Task goal » For each record here, output an exact copy.

Recorded data »

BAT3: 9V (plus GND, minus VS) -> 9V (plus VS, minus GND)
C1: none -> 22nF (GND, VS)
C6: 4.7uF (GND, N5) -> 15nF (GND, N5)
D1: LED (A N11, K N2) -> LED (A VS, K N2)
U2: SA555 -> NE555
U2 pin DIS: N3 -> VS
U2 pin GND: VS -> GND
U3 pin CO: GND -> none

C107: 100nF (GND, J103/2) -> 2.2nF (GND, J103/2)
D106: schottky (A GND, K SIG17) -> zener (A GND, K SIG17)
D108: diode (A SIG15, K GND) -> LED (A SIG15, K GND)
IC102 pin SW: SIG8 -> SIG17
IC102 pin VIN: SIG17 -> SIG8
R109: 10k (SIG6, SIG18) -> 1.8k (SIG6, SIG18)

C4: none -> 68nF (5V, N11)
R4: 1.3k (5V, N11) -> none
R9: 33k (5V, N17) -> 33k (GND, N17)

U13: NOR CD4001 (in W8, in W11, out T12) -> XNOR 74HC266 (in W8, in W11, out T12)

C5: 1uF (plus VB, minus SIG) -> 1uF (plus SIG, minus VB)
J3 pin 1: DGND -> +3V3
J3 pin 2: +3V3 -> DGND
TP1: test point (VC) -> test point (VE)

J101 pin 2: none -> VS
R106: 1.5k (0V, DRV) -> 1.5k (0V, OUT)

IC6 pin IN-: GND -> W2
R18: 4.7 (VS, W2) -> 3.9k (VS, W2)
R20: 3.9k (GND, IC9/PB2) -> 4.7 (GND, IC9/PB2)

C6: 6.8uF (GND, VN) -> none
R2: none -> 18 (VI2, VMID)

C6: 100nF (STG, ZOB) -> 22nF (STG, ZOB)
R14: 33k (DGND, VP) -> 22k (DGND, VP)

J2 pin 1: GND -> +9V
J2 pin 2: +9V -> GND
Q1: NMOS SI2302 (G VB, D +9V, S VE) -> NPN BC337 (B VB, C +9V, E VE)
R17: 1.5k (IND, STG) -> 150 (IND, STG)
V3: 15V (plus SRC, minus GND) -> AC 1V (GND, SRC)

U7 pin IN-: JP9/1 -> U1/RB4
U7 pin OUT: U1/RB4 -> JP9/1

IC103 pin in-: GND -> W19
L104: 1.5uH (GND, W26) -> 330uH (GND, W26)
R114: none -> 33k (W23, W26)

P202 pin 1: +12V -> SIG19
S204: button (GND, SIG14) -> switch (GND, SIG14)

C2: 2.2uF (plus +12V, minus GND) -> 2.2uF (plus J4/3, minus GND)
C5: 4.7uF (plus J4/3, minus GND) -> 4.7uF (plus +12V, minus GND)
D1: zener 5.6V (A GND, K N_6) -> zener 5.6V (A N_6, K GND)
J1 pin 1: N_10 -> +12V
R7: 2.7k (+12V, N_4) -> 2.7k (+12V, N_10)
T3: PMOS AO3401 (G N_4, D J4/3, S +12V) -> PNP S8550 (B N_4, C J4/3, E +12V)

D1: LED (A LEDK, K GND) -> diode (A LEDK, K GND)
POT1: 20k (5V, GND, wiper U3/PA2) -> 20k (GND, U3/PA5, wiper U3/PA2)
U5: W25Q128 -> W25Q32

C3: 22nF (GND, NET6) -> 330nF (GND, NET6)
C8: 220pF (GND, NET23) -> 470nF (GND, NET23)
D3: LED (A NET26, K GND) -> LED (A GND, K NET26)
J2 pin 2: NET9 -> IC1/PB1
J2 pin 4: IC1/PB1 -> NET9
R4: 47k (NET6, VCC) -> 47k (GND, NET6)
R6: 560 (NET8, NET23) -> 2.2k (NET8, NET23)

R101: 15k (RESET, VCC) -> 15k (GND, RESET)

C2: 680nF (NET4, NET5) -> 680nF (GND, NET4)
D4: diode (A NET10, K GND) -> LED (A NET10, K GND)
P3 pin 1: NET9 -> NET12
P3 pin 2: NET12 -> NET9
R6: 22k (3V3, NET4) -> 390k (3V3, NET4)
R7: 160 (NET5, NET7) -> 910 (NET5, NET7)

Finished exercise »
BAT3: 9V (plus GND, minus VS) -> 9V (plus VS, minus GND)
C1: none -> 22nF (GND, VS)
C6: 4.7uF (GND, N5) -> 15nF (GND, N5)
D1: LED (A N11, K N2) -> LED (A VS, K N2)
U2: SA555 -> NE555
U2 pin DIS: N3 -> VS
U2 pin GND: VS -> GND
U3 pin CO: GND -> none

C107: 100nF (GND, J103/2) -> 2.2nF (GND, J103/2)
D106: schottky (A GND, K SIG17) -> zener (A GND, K SIG17)
D108: diode (A SIG15, K GND) -> LED (A SIG15, K GND)
IC102 pin SW: SIG8 -> SIG17
IC102 pin VIN: SIG17 -> SIG8
R109: 10k (SIG6, SIG18) -> 1.8k (SIG6, SIG18)

C4: none -> 68nF (5V, N11)
R4: 1.3k (5V, N11) -> none
R9: 33k (5V, N17) -> 33k (GND, N17)

U13: NOR CD4001 (in W8, in W11, out T12) -> XNOR 74HC266 (in W8, in W11, out T12)

C5: 1uF (plus VB, minus SIG) -> 1uF (plus SIG, minus VB)
J3 pin 1: DGND -> +3V3
J3 pin 2: +3V3 -> DGND
TP1: test point (VC) -> test point (VE)

J101 pin 2: none -> VS
R106: 1.5k (0V, DRV) -> 1.5k (0V, OUT)

IC6 pin IN-: GND -> W2
R18: 4.7 (VS, W2) -> 3.9k (VS, W2)
R20: 3.9k (GND, IC9/PB2) -> 4.7 (GND, IC9/PB2)

C6: 6.8uF (GND, VN) -> none
R2: none -> 18 (VI2, VMID)

C6: 100nF (STG, ZOB) -> 22nF (STG, ZOB)
R14: 33k (DGND, VP) -> 22k (DGND, VP)

J2 pin 1: GND -> +9V
J2 pin 2: +9V -> GND
Q1: NMOS SI2302 (G VB, D +9V, S VE) -> NPN BC337 (B VB, C +9V, E VE)
R17: 1.5k (IND, STG) -> 150 (IND, STG)
V3: 15V (plus SRC, minus GND) -> AC 1V (GND, SRC)

U7 pin IN-: JP9/1 -> U1/RB4
U7 pin OUT: U1/RB4 -> JP9/1

IC103 pin in-: GND -> W19
L104: 1.5uH (GND, W26) -> 330uH (GND, W26)
R114: none -> 33k (W23, W26)

P202 pin 1: +12V -> SIG19
S204: button (GND, SIG14) -> switch (GND, SIG14)

C2: 2.2uF (plus +12V, minus GND) -> 2.2uF (plus J4/3, minus GND)
C5: 4.7uF (plus J4/3, minus GND) -> 4.7uF (plus +12V, minus GND)
D1: zener 5.6V (A GND, K N_6) -> zener 5.6V (A N_6, K GND)
J1 pin 1: N_10 -> +12V
R7: 2.7k (+12V, N_4) -> 2.7k (+12V, N_10)
T3: PMOS AO3401 (G N_4, D J4/3, S +12V) -> PNP S8550 (B N_4, C J4/3, E +12V)

D1: LED (A LEDK, K GND) -> diode (A LEDK, K GND)
POT1: 20k (5V, GND, wiper U3/PA2) -> 20k (GND, U3/PA5, wiper U3/PA2)
U5: W25Q128 -> W25Q32

C3: 22nF (GND, NET6) -> 330nF (GND, NET6)
C8: 220pF (GND, NET23) -> 470nF (GND, NET23)
D3: LED (A NET26, K GND) -> LED (A GND, K NET26)
J2 pin 2: NET9 -> IC1/PB1
J2 pin 4: IC1/PB1 -> NET9
R4: 47k (NET6, VCC) -> 47k (GND, NET6)
R6: 560 (NET8, NET23) -> 2.2k (NET8, NET23)

R101: 15k (RESET, VCC) -> 15k (GND, RESET)

C2: 680nF (NET4, NET5) -> 680nF (GND, NET4)
D4: diode (A NET10, K GND) -> LED (A NET10, K GND)
P3 pin 1: NET9 -> NET12
P3 pin 2: NET12 -> NET9
R6: 22k (3V3, NET4) -> 390k (3V3, NET4)
R7: 160 (NET5, NET7) -> 910 (NET5, NET7)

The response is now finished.